(Excerpts from a dataset)
————————

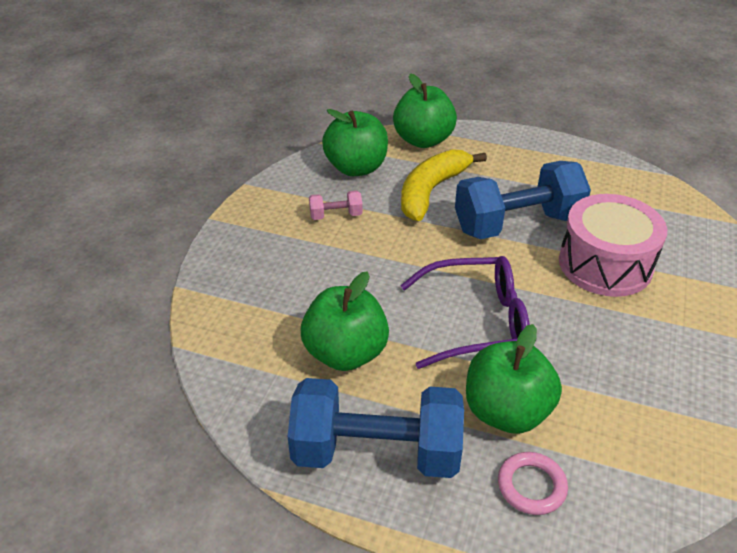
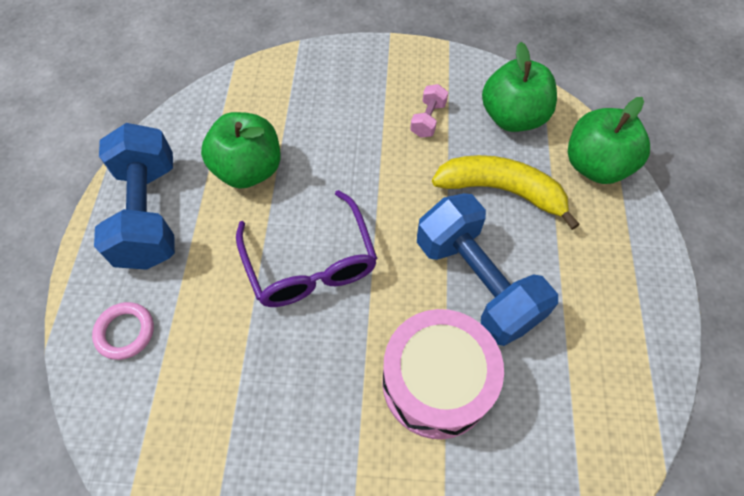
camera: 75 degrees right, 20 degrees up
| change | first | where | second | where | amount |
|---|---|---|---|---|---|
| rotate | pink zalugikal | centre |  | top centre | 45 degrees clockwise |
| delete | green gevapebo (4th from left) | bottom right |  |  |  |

————————

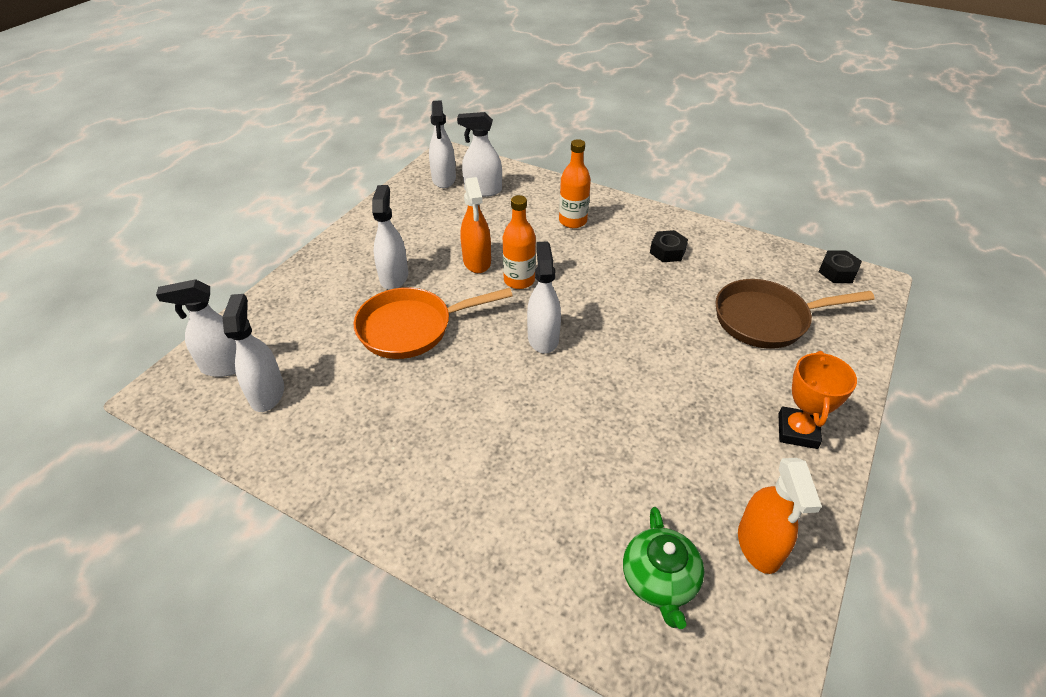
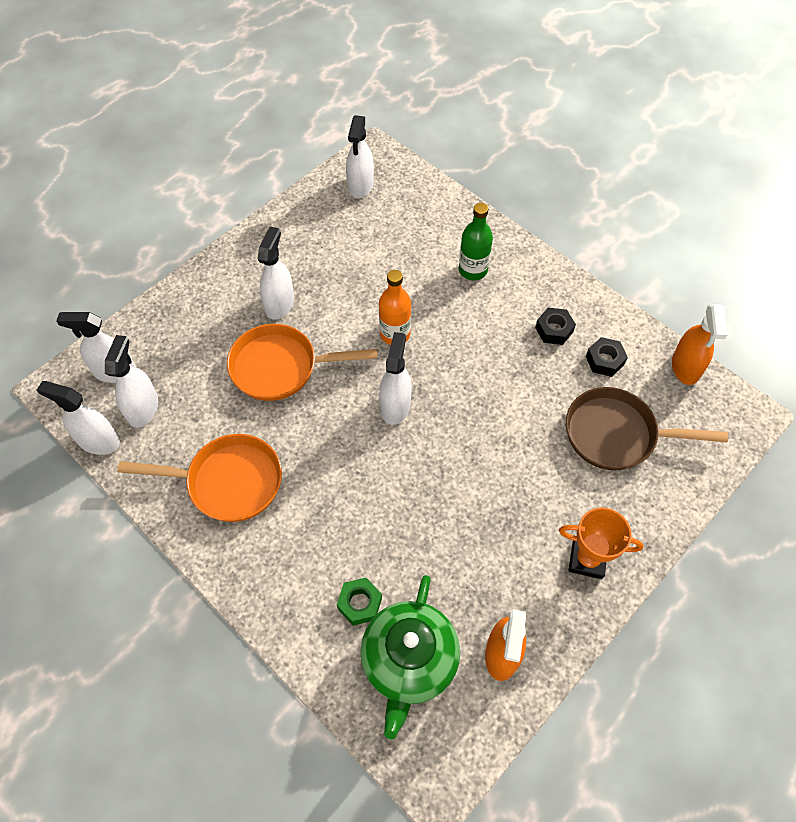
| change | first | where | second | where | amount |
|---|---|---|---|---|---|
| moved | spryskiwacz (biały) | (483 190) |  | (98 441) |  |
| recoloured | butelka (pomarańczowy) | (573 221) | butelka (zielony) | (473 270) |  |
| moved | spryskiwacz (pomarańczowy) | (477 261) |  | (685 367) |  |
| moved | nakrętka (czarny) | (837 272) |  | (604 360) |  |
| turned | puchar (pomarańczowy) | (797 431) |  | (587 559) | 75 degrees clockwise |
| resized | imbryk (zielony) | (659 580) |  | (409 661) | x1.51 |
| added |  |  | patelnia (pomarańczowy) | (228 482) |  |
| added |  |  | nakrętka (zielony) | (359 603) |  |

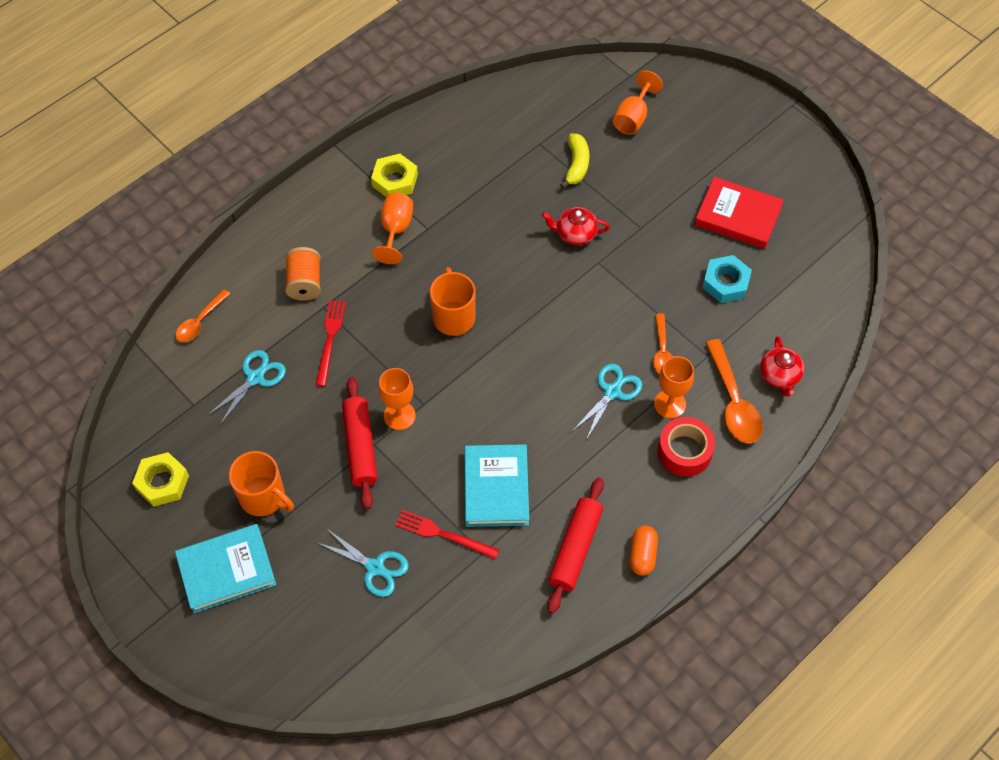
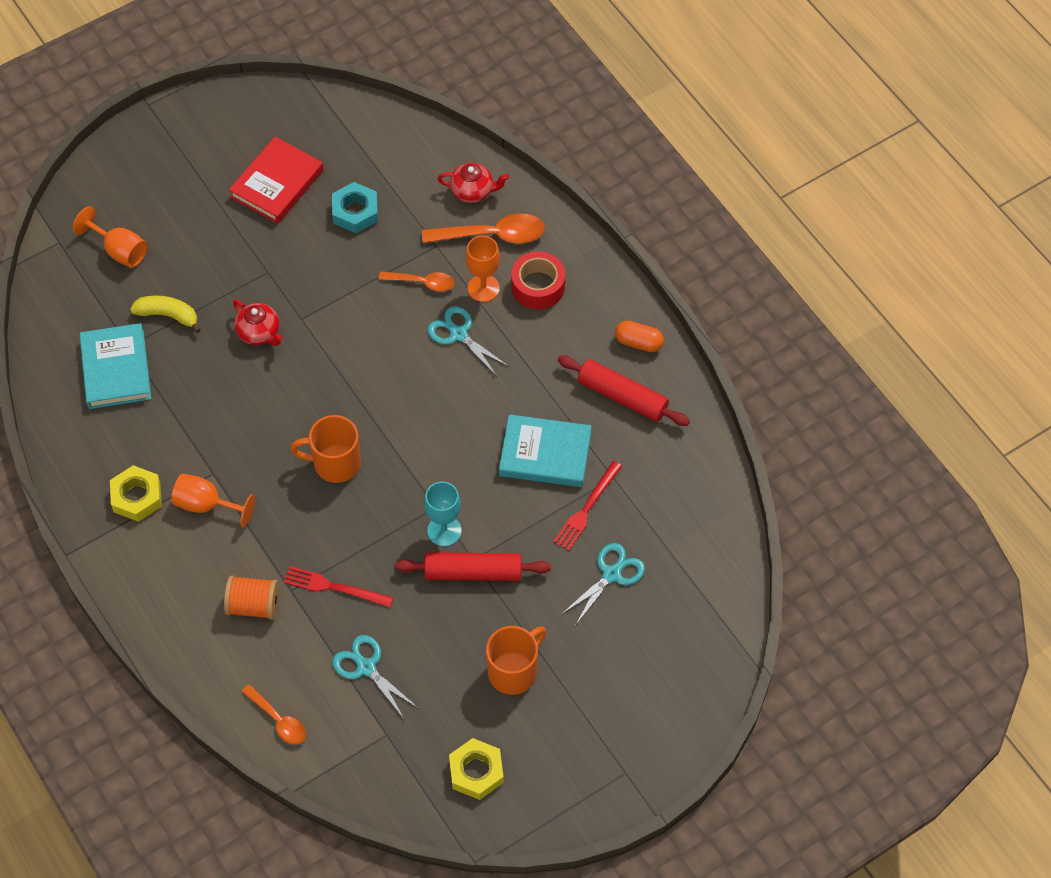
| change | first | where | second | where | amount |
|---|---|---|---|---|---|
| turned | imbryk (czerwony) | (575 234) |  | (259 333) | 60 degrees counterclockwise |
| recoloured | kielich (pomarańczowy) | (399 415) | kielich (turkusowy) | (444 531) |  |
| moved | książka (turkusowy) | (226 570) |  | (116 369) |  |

————————

== Exercise brief ==
Extract every line of the records above that contains the word "spryskiwacz".

== Task solution ==
| moved | spryskiwacz (biały) | (483 190) |  | (98 441) |  |
| moved | spryskiwacz (pomarańczowy) | (477 261) |  | (685 367) |  |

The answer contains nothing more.